_ASSIGNMENT:_
Please restate exactly the lines of the data below, beginning with the line containing "(929, 495) = (647, 438): none" and ending with the last line.

_DATA FOR ANALYSIS:_
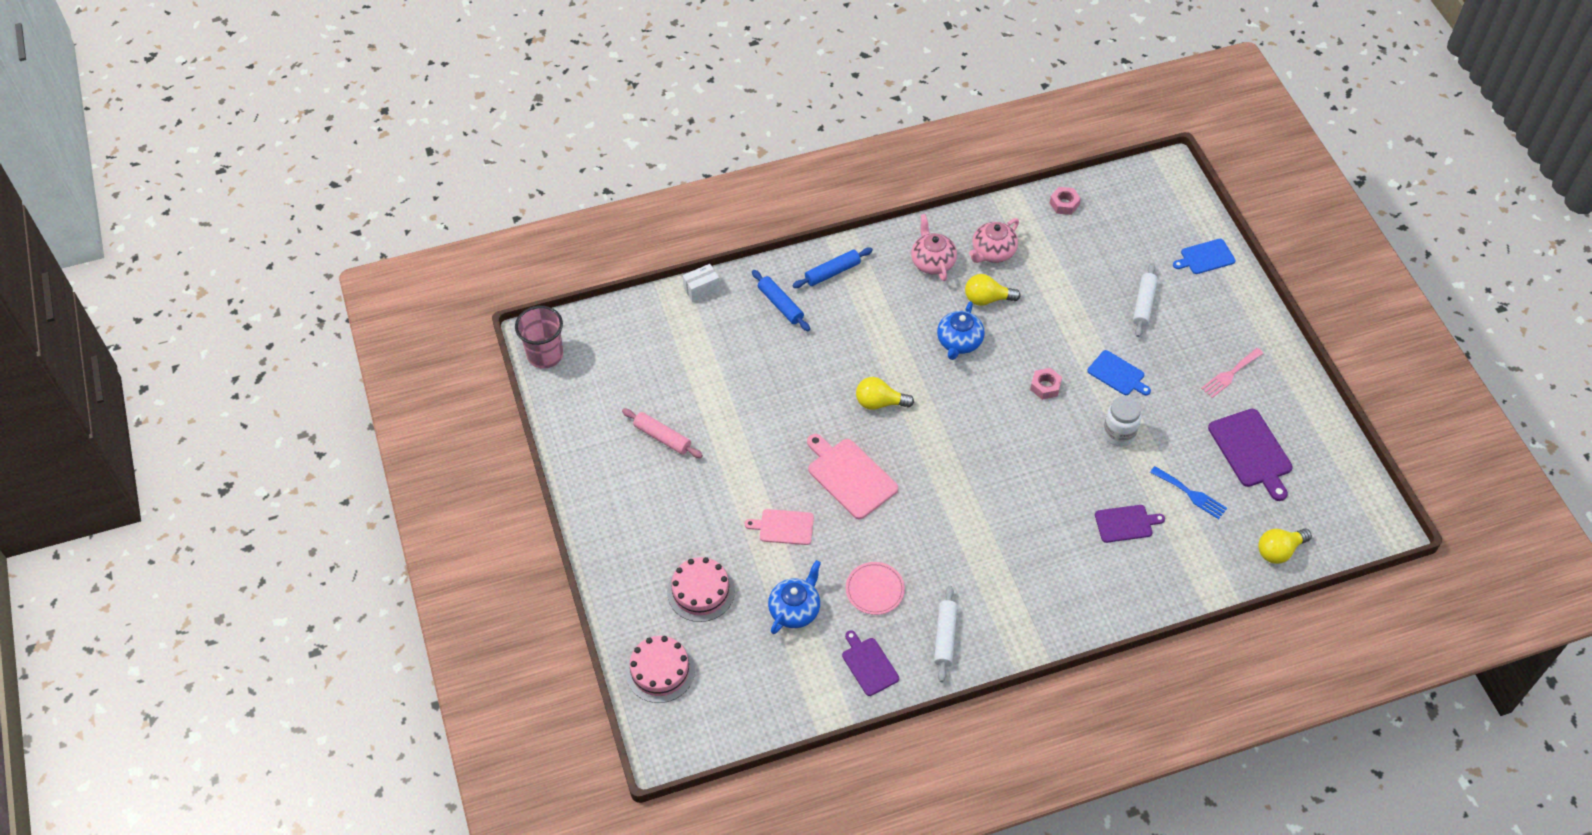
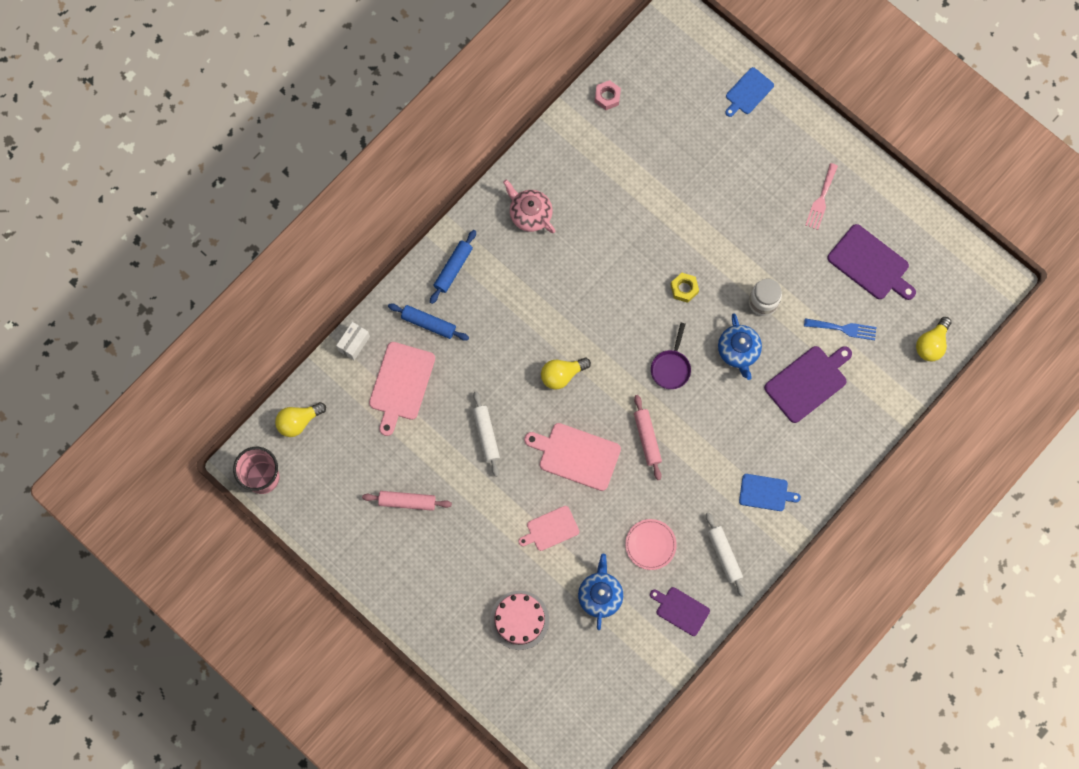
camera: 30 degrees left, 20 degrees up
(660, 670) = (528, 703): pink cake -> none
(722, 340) = (401, 384): none -> pink cutting board
(929, 495) = (647, 438): none -> pink rolling pin
(959, 342) = (594, 282): blue teapot -> blue teapot (738, 351)
(987, 299) = (594, 228): yellow light bulb -> yellow light bulb (298, 421)
(991, 446) = (671, 367): none -> purple pan
(993, 252) = (574, 178): pink teapot -> none
(1045, 386) = (684, 289): pink nut -> yellow nut
(1118, 374) = (734, 246): blue cutting board -> blue cutting board (765, 492)
(1126, 523) = (808, 382): purple cutting board -> purple cutting board, size x1.59
(1144, 304) = (722, 166): white rolling pin -> white rolling pin (486, 435)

_SOLUTION TO THIS EXERCISE:_
(929, 495) = (647, 438): none -> pink rolling pin
(959, 342) = (594, 282): blue teapot -> blue teapot (738, 351)
(987, 299) = (594, 228): yellow light bulb -> yellow light bulb (298, 421)
(991, 446) = (671, 367): none -> purple pan
(993, 252) = (574, 178): pink teapot -> none
(1045, 386) = (684, 289): pink nut -> yellow nut
(1118, 374) = (734, 246): blue cutting board -> blue cutting board (765, 492)
(1126, 523) = (808, 382): purple cutting board -> purple cutting board, size x1.59
(1144, 304) = (722, 166): white rolling pin -> white rolling pin (486, 435)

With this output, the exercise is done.